Object transformation records
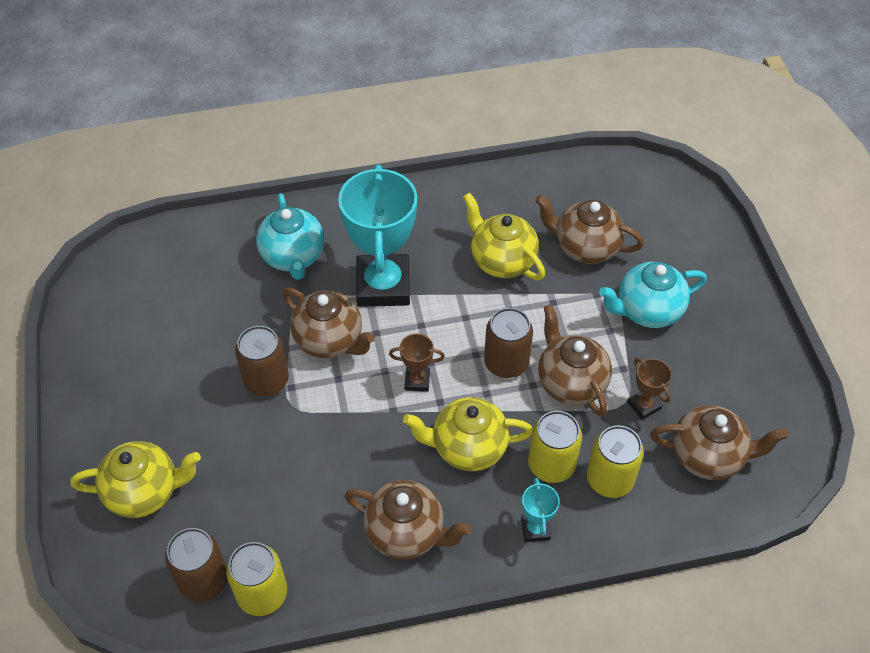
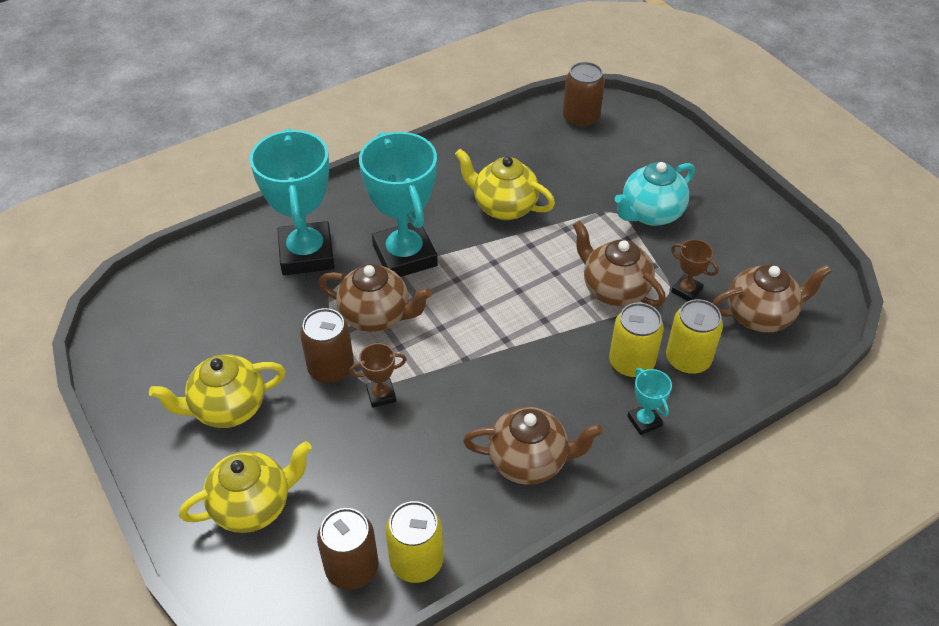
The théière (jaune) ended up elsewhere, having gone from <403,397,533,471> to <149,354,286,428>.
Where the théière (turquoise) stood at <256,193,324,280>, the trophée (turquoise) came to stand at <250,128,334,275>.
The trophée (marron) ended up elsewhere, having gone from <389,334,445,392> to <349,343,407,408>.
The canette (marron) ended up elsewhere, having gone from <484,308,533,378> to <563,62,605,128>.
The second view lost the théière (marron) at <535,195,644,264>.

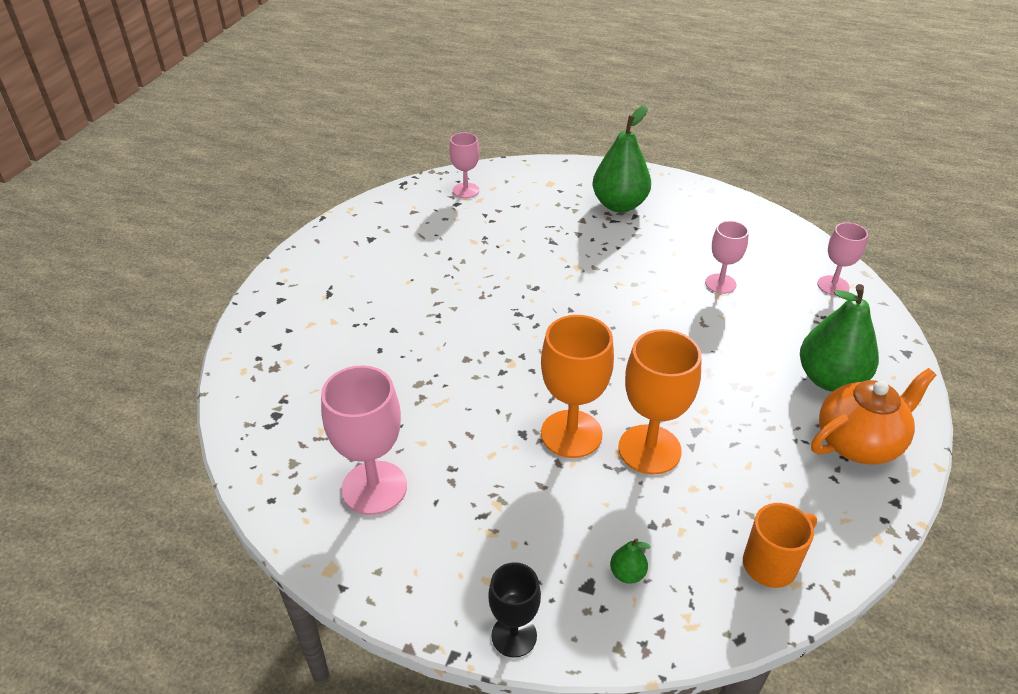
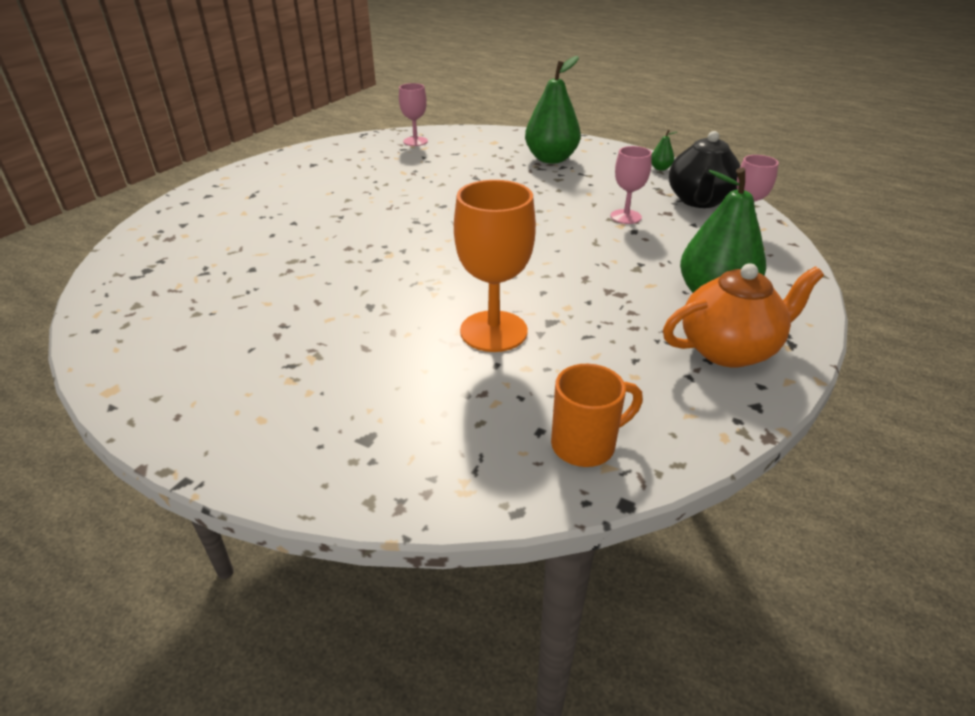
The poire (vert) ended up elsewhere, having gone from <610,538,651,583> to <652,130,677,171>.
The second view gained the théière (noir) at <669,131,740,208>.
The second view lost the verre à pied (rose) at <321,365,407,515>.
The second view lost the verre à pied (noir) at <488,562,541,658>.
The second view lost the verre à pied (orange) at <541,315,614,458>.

--

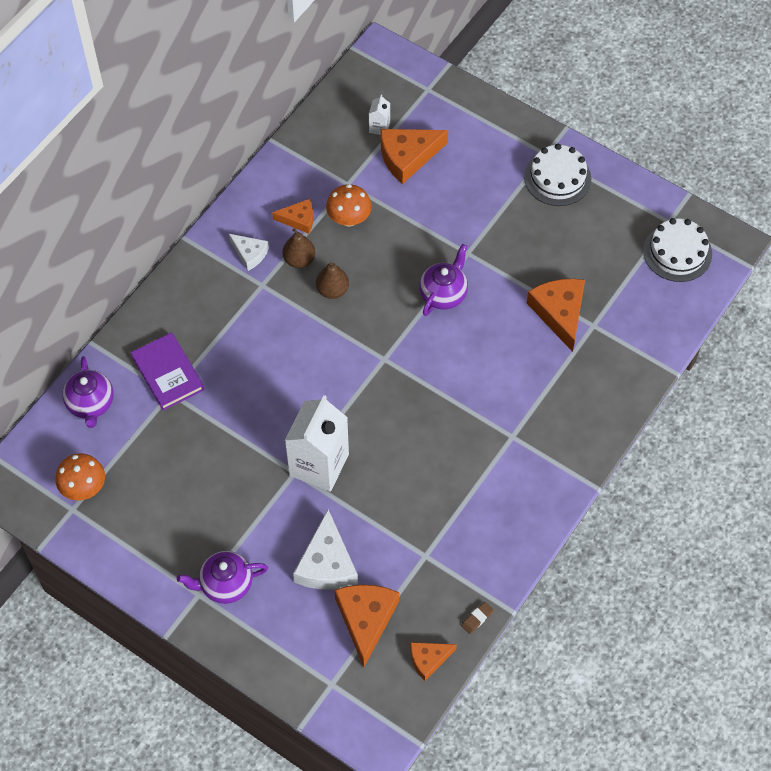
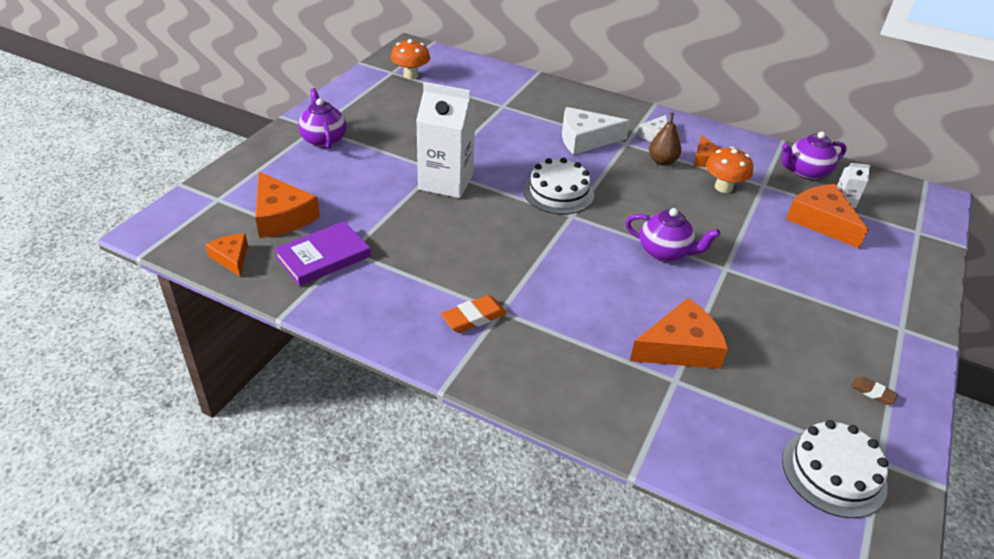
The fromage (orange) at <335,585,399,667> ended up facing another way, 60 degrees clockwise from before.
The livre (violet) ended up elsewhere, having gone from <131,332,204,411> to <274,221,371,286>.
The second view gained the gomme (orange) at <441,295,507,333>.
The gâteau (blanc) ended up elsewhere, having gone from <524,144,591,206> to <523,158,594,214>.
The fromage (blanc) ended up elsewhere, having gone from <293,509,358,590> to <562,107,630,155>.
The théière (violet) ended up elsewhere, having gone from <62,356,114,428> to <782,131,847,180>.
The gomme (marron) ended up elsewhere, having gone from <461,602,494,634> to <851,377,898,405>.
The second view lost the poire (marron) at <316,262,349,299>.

▸ The task:
Output the lines of the records above exactly as they appear, from the line containing "The théière (jaune)" through the line containing "Where the théière".

▸ Output below:
The théière (jaune) ended up elsewhere, having gone from <403,397,533,471> to <149,354,286,428>.
Where the théière (turquoise) stood at <256,193,324,280>, the trophée (turquoise) came to stand at <250,128,334,275>.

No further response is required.